Exercise aim :: The entries below contain pictures, which are to be left out; write out exactly, and only, the lines from the line with "none -> white hourglass [407,217,438,270]" up to and including the line with "camera: 45 degrees left, 10 degrees down".

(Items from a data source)

..............................

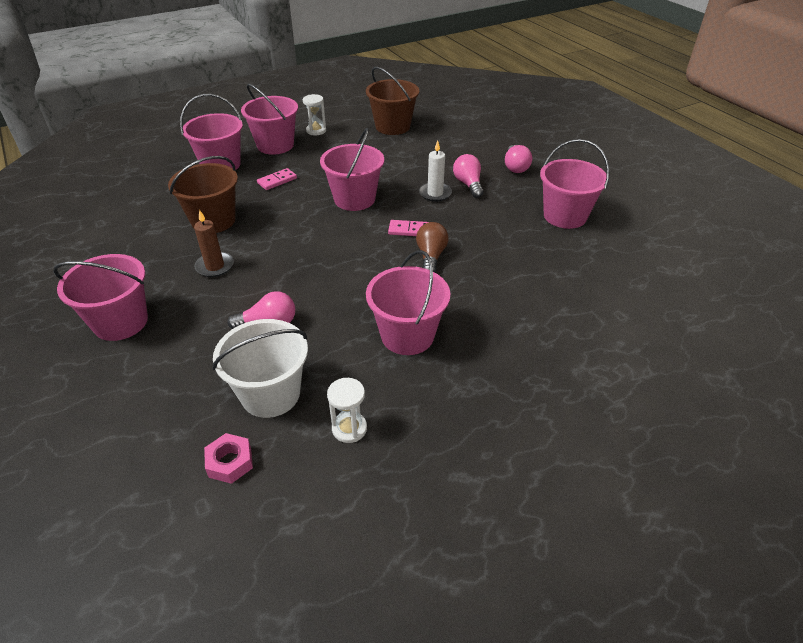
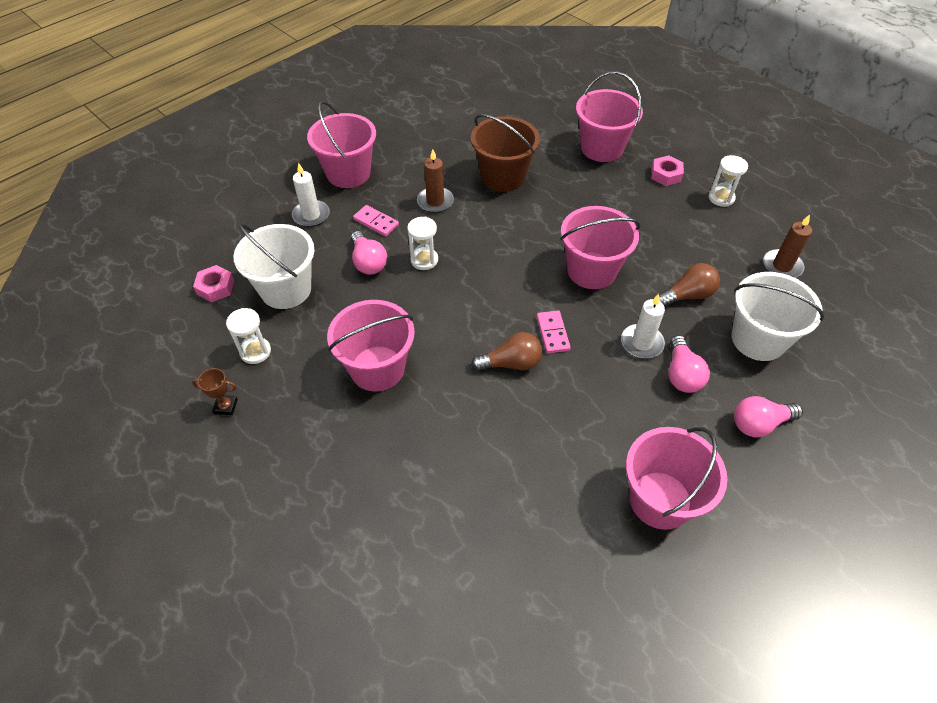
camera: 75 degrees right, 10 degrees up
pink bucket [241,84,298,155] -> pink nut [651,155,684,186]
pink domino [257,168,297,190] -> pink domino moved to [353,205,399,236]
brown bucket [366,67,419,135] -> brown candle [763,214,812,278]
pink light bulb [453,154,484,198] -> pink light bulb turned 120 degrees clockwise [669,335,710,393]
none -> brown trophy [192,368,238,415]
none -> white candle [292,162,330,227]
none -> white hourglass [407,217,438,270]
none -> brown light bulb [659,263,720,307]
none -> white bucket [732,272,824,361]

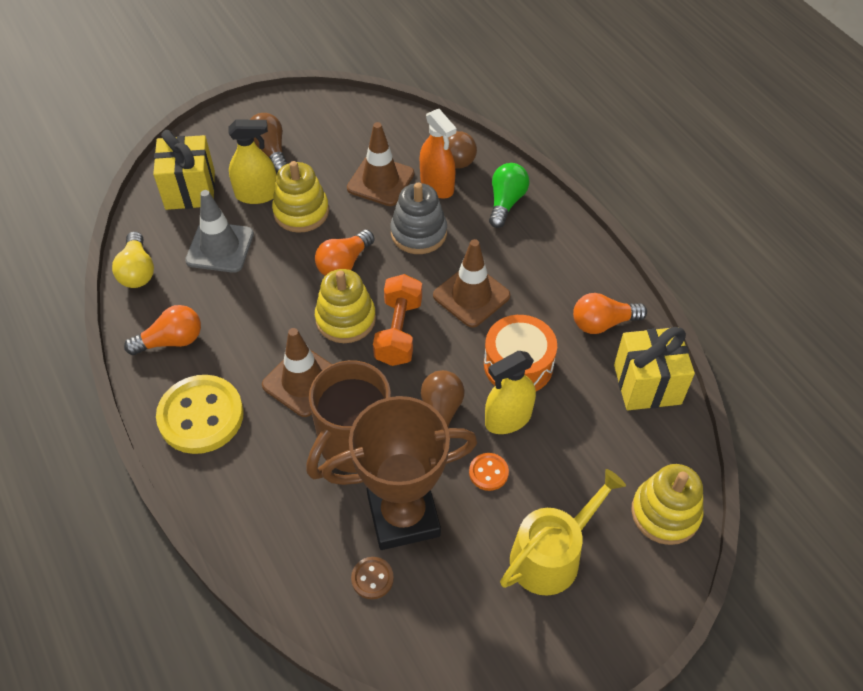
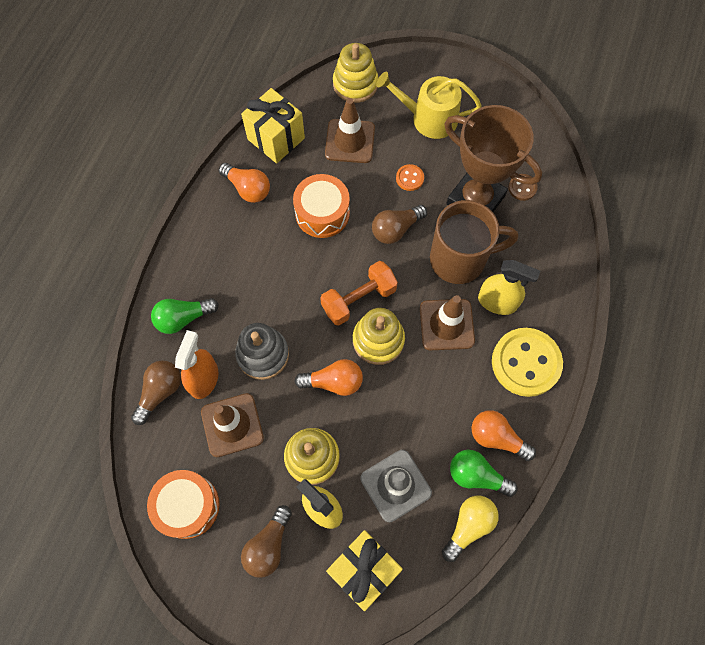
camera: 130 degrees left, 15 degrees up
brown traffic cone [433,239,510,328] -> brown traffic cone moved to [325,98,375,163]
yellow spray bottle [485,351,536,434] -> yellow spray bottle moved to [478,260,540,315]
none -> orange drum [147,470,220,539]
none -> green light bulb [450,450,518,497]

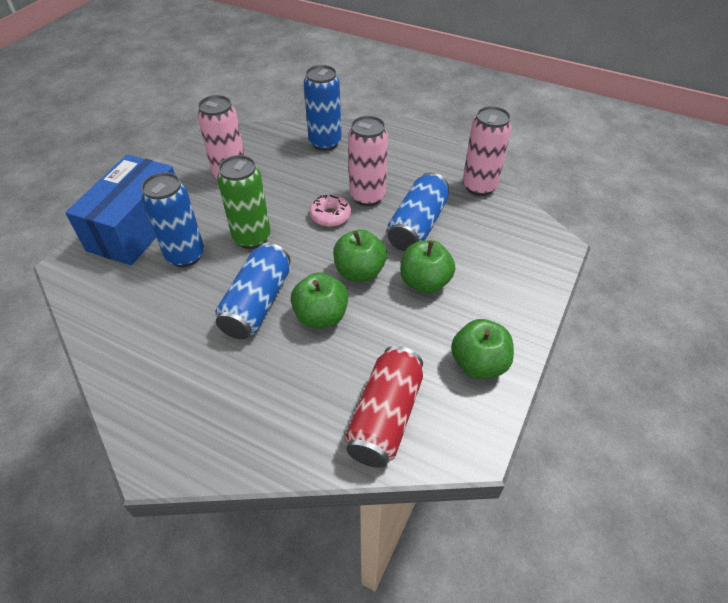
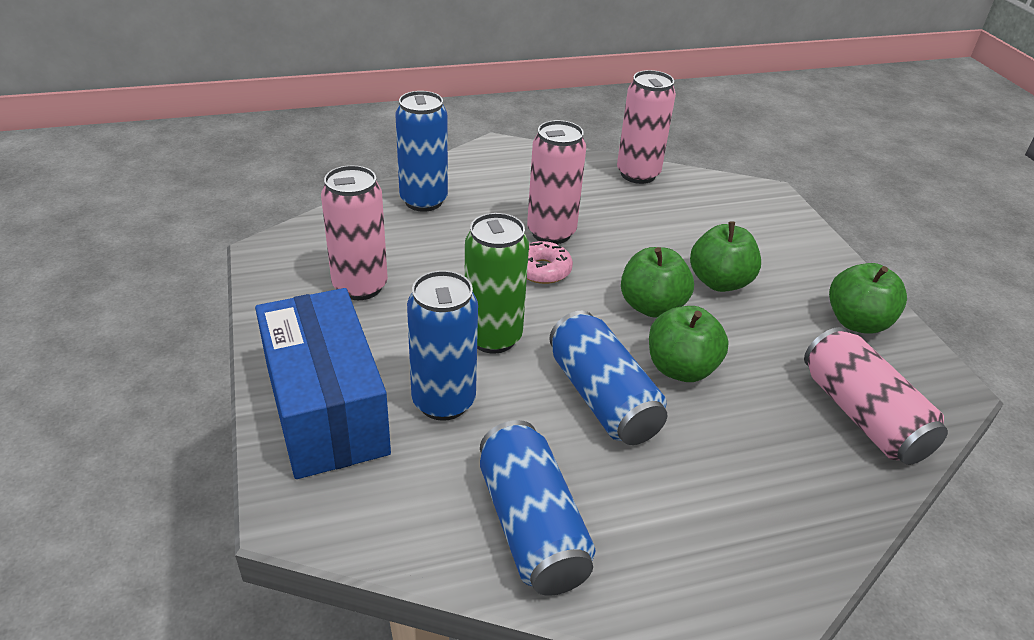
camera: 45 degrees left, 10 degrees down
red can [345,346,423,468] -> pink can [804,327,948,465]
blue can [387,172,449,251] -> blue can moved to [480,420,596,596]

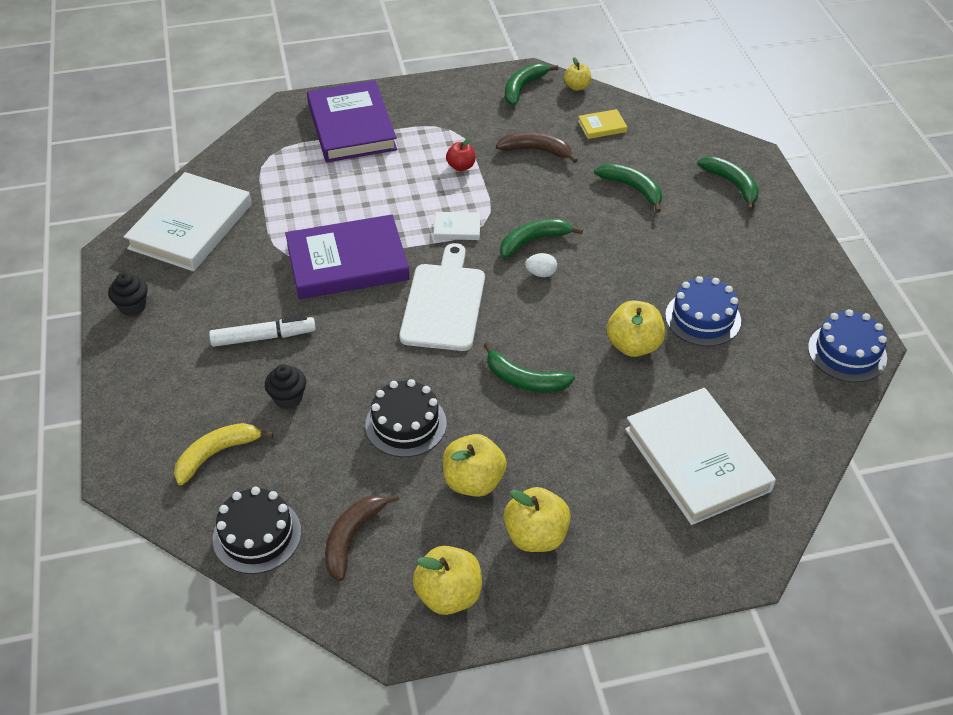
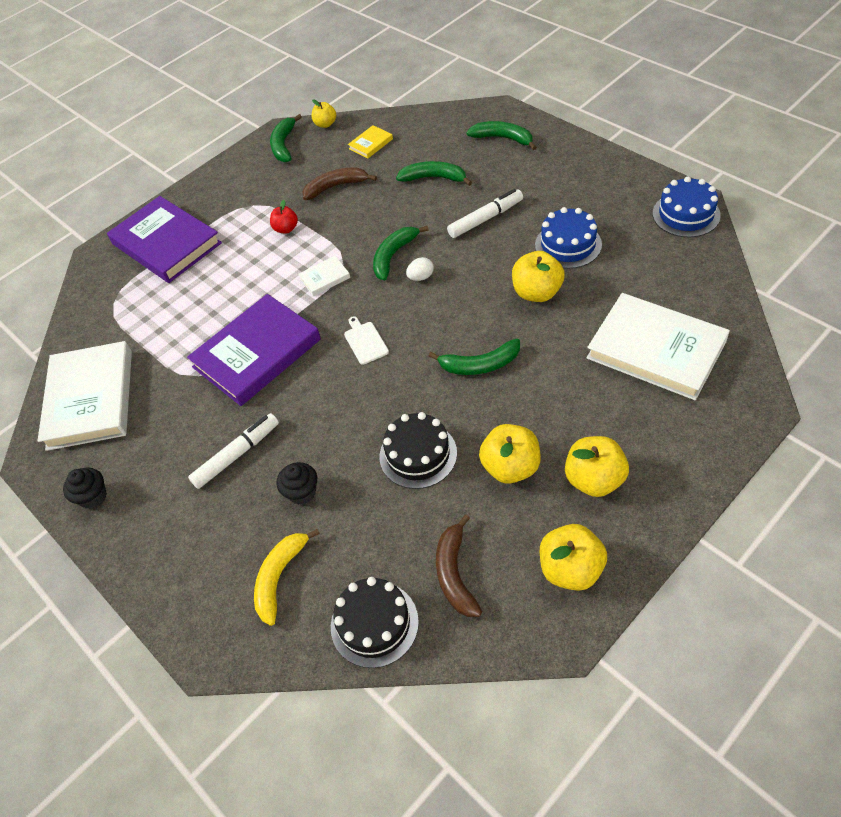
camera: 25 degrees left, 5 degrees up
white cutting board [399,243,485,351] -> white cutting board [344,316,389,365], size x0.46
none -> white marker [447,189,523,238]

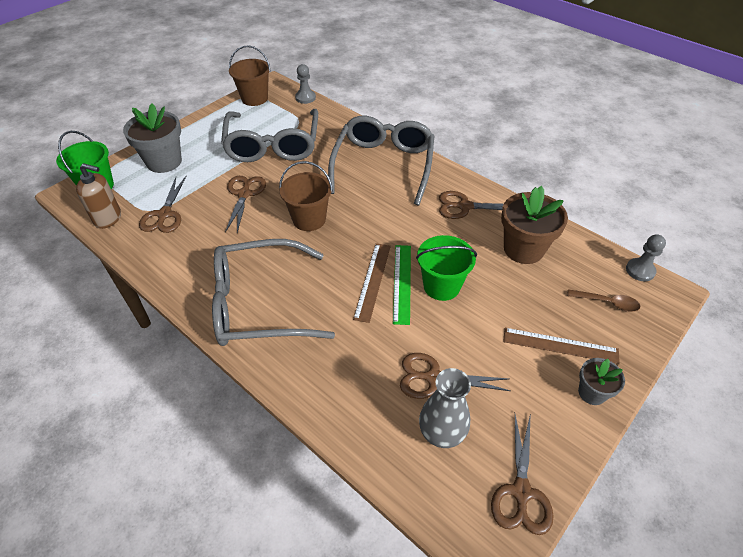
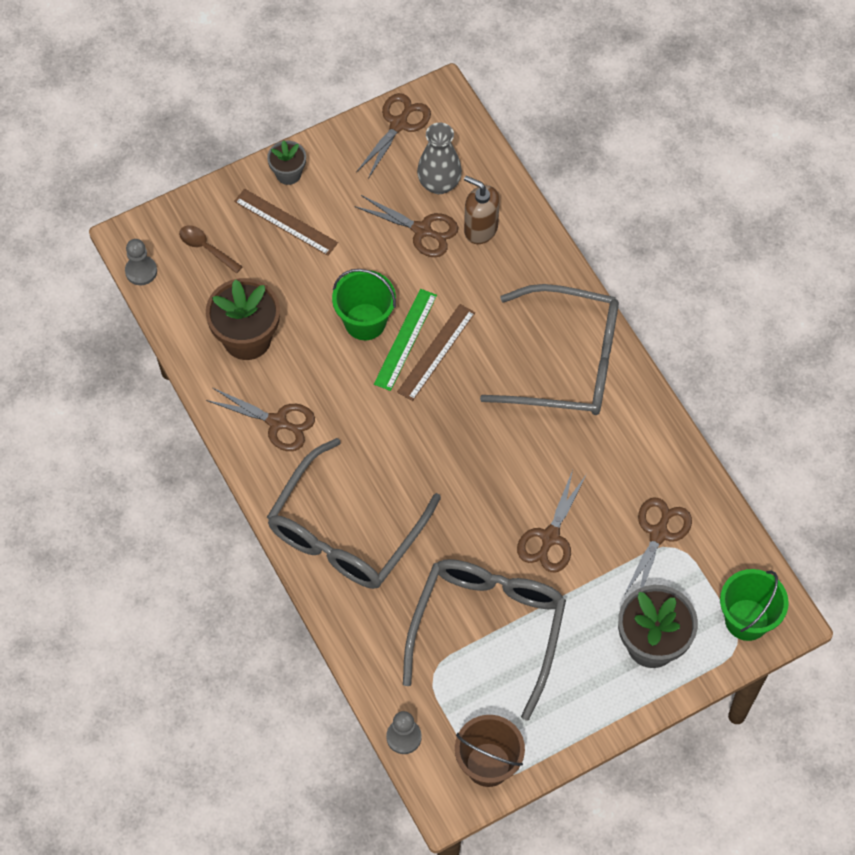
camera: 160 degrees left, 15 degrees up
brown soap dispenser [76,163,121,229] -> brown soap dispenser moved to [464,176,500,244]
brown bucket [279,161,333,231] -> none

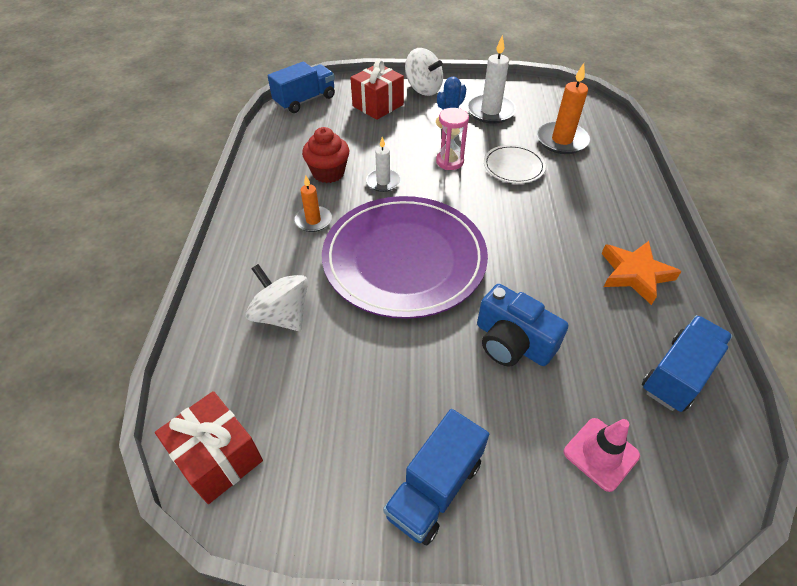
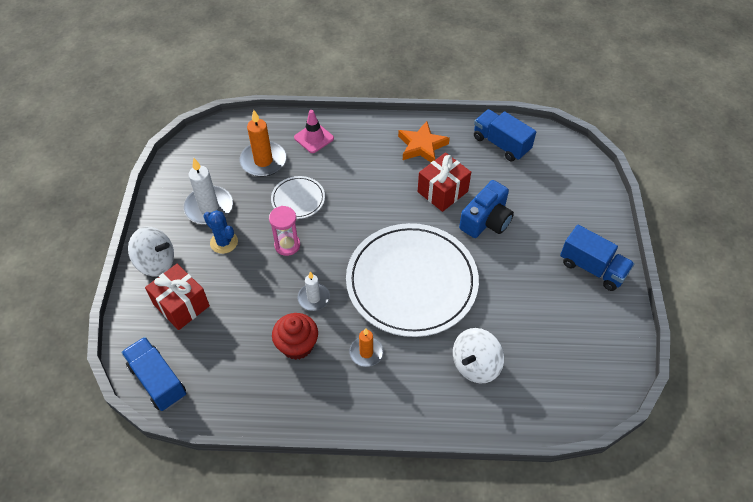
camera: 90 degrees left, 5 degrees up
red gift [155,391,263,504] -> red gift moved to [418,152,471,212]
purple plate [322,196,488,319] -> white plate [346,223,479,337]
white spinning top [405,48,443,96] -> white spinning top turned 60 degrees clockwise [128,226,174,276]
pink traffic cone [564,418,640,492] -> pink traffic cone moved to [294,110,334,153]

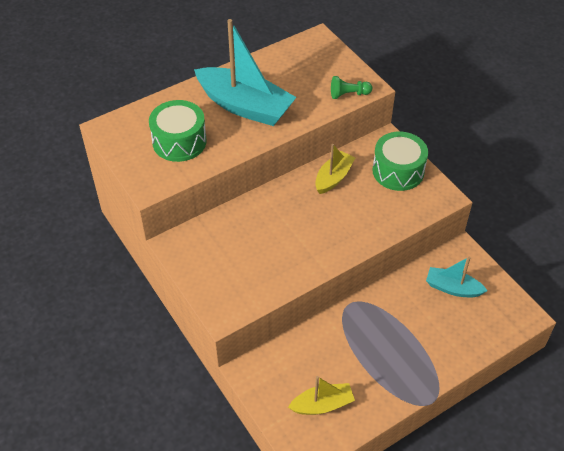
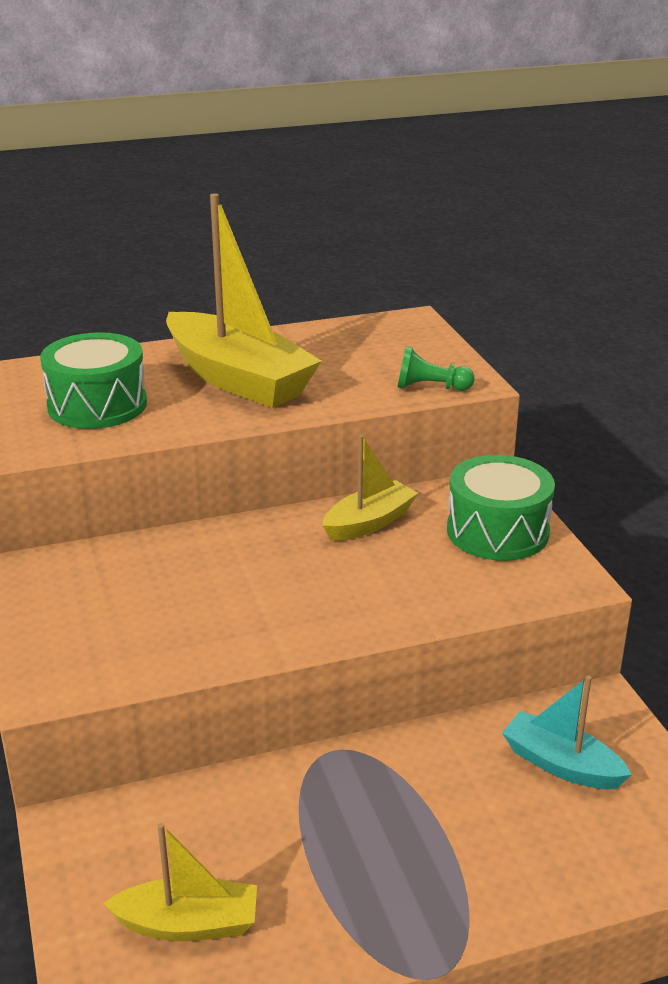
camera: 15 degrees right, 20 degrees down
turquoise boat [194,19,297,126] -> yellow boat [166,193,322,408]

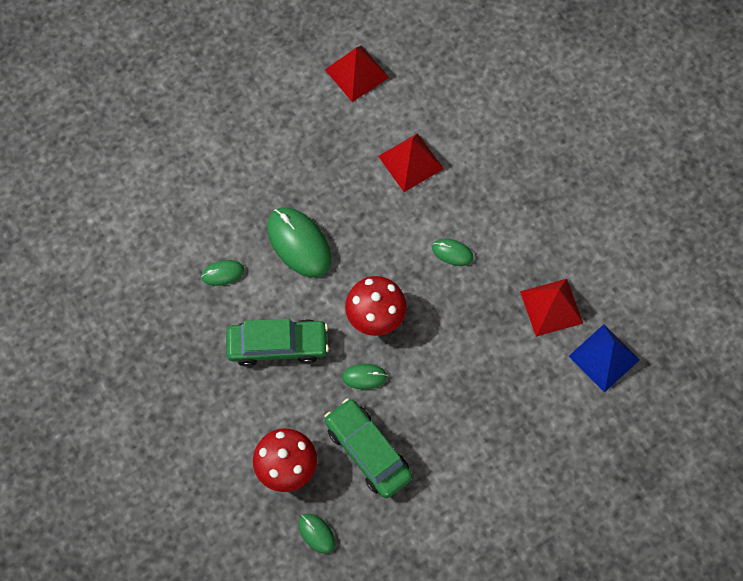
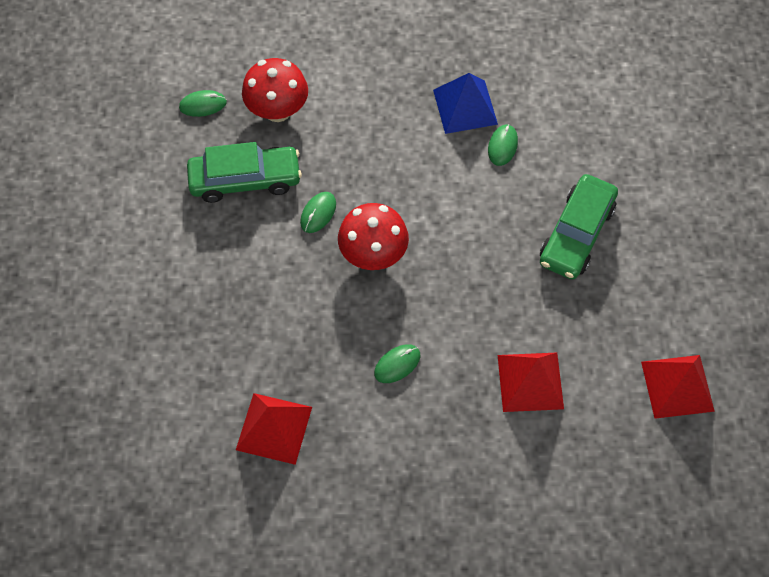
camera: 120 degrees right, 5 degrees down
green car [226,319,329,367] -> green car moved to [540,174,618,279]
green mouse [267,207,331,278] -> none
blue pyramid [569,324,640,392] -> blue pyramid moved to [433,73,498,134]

..............................

Your solution ::
none -> white hourglass [407,217,438,270]
none -> brown light bulb [659,263,720,307]
none -> white bucket [732,272,824,361]

camera: 130 degrees left, 15 degrees up
brown traffic cone [433,239,510,328] -> brown traffic cone moved to [325,98,375,163]
yellow spray bottle [485,351,536,434] -> yellow spray bottle moved to [478,260,540,315]
none -> orange drum [147,470,220,539]
none -> green light bulb [450,450,518,497]

camera: 45 degrees left, 10 degrees down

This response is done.